For this exercise, repeat the records below exactly and omit every picture.

(Stored data entries)
○ ○ ○

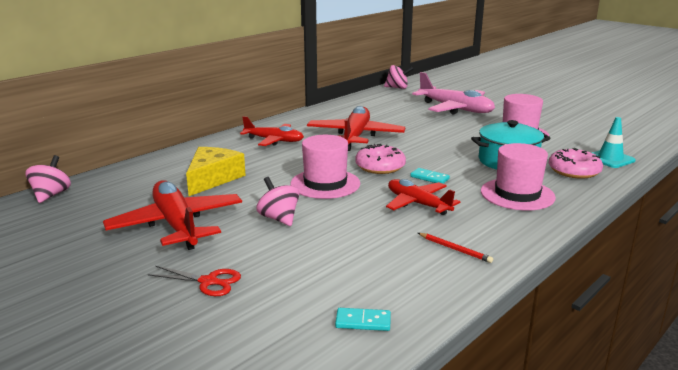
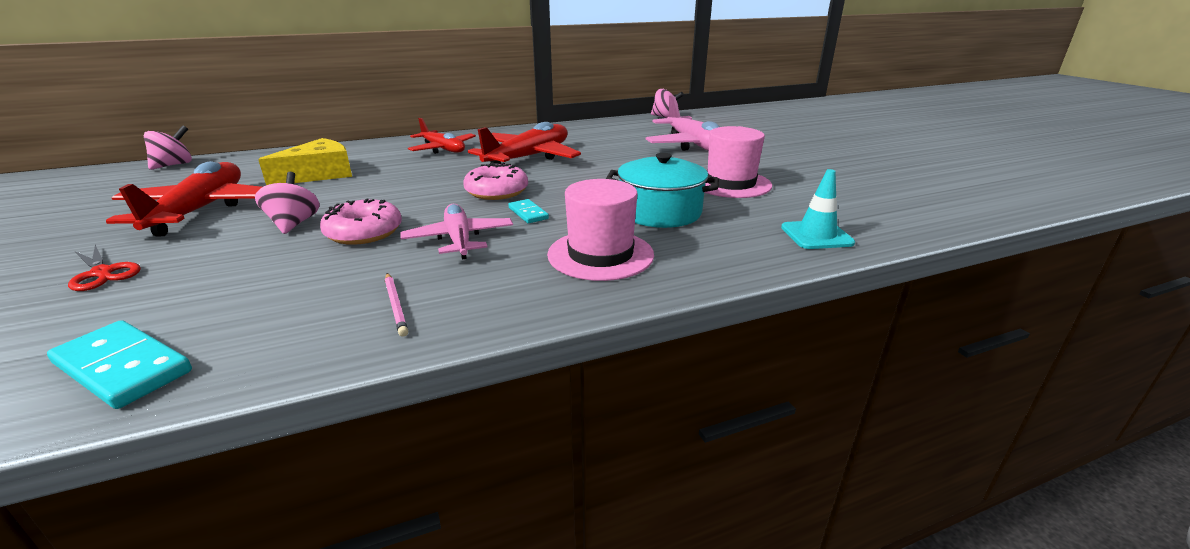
camera: 25 degrees right, 5 degrees up
(325, 184) = (407, 198): pink hat -> none
(363, 322) = (122, 368): turquoise domino -> turquoise domino, size x1.77
(418, 204) = (459, 240): red plane -> pink plane
(455, 249) = (395, 305): red pencil -> pink pencil
(574, 171) = (733, 241): pink donut -> pink donut (364, 232)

○ ○ ○

**Reply to the exercise**
camera: 25 degrees right, 5 degrees up
(325, 184) = (407, 198): pink hat -> none
(363, 322) = (122, 368): turquoise domino -> turquoise domino, size x1.77
(418, 204) = (459, 240): red plane -> pink plane
(455, 249) = (395, 305): red pencil -> pink pencil
(574, 171) = (733, 241): pink donut -> pink donut (364, 232)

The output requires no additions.